▶ [DATA EXCERPTS]:
════════
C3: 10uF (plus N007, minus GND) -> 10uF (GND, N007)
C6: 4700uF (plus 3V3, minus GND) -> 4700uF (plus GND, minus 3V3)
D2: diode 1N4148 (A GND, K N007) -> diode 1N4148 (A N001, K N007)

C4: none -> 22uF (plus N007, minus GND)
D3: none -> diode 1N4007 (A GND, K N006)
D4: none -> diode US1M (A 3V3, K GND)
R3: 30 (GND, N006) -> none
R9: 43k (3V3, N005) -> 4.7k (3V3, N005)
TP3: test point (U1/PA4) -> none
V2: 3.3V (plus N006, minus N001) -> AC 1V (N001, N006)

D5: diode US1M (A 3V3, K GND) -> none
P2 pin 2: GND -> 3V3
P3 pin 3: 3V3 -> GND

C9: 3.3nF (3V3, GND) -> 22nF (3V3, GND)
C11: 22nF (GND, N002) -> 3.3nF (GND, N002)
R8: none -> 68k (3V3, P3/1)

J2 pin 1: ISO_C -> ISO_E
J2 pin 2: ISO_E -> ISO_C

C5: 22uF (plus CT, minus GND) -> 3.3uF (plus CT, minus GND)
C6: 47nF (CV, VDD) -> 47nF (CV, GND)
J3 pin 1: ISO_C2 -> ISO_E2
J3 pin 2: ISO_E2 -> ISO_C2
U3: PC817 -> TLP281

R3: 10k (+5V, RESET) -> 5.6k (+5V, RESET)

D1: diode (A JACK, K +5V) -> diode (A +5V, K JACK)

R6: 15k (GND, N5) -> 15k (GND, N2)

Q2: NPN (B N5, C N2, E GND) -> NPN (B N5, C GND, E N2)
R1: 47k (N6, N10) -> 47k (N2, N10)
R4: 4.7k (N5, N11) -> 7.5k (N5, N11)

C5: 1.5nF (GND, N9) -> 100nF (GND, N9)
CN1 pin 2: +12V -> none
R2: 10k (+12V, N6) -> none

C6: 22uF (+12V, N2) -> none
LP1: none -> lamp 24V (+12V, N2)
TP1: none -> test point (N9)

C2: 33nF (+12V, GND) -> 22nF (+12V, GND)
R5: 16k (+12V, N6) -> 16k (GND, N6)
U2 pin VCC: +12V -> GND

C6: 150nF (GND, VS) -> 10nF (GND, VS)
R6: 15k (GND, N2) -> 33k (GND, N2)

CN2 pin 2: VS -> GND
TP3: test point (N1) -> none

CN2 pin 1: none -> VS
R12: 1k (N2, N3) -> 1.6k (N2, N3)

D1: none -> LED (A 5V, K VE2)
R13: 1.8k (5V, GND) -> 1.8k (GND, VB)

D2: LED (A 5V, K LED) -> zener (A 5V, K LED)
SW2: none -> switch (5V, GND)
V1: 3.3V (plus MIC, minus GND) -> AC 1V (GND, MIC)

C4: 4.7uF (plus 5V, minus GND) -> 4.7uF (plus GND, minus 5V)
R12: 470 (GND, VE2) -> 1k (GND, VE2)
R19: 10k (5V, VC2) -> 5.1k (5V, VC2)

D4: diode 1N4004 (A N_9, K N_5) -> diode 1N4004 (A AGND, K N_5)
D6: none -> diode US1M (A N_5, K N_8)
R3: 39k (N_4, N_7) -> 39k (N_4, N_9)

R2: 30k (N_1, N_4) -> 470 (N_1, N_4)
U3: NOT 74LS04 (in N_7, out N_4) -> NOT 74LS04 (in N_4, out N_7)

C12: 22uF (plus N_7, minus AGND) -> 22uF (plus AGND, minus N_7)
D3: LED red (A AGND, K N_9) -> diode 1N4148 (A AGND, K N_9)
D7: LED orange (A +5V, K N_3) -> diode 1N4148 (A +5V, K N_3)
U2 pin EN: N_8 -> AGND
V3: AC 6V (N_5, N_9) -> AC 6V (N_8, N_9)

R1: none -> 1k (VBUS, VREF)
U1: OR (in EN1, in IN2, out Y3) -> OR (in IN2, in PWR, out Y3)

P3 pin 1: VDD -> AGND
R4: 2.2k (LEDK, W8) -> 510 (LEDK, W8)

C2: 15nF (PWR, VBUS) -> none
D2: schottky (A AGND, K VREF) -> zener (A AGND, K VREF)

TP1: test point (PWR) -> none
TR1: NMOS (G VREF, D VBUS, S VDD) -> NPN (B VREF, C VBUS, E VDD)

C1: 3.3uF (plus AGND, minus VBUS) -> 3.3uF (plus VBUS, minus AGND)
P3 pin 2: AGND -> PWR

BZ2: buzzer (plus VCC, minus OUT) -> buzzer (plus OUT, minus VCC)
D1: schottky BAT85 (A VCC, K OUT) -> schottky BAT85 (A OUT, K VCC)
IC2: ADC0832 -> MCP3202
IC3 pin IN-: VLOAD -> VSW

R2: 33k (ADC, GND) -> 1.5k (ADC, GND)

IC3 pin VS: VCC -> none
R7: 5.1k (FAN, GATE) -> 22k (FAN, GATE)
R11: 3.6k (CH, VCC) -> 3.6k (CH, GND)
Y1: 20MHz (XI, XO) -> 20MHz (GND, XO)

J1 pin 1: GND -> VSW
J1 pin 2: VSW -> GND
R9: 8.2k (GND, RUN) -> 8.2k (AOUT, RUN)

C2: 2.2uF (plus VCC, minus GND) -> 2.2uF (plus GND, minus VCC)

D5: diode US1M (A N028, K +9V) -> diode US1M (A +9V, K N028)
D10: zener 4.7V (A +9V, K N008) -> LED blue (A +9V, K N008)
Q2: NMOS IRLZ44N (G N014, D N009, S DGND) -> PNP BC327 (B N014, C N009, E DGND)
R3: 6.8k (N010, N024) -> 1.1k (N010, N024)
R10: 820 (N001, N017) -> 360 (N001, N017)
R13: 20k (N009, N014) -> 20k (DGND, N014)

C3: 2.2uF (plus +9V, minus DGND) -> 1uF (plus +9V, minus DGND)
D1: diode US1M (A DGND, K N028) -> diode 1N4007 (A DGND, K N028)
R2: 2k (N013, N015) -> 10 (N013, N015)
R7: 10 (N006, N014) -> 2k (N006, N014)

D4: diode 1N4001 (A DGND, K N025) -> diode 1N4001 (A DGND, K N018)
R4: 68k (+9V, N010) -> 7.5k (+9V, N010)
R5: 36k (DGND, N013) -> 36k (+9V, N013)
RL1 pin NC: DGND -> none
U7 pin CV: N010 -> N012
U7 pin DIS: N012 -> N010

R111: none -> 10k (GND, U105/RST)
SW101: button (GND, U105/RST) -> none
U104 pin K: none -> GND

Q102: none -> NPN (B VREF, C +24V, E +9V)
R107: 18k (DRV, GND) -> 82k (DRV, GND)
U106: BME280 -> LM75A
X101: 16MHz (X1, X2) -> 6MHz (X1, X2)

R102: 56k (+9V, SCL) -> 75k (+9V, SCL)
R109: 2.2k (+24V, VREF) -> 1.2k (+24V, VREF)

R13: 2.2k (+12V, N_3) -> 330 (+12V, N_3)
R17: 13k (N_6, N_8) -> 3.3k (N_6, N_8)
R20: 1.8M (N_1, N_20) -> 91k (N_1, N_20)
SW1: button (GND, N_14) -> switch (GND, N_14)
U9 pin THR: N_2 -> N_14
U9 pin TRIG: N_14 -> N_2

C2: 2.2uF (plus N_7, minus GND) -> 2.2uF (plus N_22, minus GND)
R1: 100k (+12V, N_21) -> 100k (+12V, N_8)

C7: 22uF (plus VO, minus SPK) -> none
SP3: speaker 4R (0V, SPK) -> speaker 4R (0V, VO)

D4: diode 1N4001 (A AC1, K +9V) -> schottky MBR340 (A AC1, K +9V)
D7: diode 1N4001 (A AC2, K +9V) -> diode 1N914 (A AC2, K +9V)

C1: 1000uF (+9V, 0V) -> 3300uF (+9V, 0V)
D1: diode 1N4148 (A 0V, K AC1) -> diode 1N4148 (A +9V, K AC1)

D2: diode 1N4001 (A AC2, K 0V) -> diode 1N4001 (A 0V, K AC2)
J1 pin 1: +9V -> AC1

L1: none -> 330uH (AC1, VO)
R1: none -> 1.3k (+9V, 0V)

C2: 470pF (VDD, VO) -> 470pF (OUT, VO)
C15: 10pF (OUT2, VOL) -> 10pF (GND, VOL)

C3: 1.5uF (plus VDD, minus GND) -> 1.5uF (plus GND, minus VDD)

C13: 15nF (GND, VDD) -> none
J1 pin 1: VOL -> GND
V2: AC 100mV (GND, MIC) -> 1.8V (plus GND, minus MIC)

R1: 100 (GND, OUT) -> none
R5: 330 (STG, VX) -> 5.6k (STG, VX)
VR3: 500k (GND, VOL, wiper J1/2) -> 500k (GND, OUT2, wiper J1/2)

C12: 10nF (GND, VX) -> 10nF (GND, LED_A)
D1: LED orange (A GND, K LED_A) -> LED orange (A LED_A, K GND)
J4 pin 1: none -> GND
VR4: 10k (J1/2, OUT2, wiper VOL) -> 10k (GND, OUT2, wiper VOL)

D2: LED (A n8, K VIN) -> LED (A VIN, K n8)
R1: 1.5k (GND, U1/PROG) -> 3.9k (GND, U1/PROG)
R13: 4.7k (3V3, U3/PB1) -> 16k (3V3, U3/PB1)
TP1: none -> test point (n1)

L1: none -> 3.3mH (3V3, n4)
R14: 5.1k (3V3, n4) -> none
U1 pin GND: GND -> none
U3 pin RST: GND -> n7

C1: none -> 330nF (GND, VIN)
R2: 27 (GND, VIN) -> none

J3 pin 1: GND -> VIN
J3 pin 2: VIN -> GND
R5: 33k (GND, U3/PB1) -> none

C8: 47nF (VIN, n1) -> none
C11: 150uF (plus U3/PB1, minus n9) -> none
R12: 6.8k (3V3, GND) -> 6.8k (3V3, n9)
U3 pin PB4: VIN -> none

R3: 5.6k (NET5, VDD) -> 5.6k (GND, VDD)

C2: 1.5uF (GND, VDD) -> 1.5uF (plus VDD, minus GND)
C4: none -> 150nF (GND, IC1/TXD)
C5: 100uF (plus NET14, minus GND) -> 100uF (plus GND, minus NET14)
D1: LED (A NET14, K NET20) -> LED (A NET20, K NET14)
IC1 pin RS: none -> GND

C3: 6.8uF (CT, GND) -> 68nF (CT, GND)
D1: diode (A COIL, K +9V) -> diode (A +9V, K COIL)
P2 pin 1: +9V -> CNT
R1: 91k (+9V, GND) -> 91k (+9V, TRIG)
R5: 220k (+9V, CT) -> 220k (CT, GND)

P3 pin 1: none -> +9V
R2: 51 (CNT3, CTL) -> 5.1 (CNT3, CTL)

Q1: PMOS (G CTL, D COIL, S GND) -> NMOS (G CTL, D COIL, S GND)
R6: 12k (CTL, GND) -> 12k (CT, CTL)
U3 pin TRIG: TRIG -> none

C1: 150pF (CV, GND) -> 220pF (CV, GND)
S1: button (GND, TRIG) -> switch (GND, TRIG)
════════
▶ [PROBLEM DETAILS]: Wherever a line contains the string "schottky", copy that line from the data.

▶ [SOLUTION FOR THIS TASK]:
D2: schottky (A AGND, K VREF) -> zener (A AGND, K VREF)
D1: schottky BAT85 (A VCC, K OUT) -> schottky BAT85 (A OUT, K VCC)
D4: diode 1N4001 (A AC1, K +9V) -> schottky MBR340 (A AC1, K +9V)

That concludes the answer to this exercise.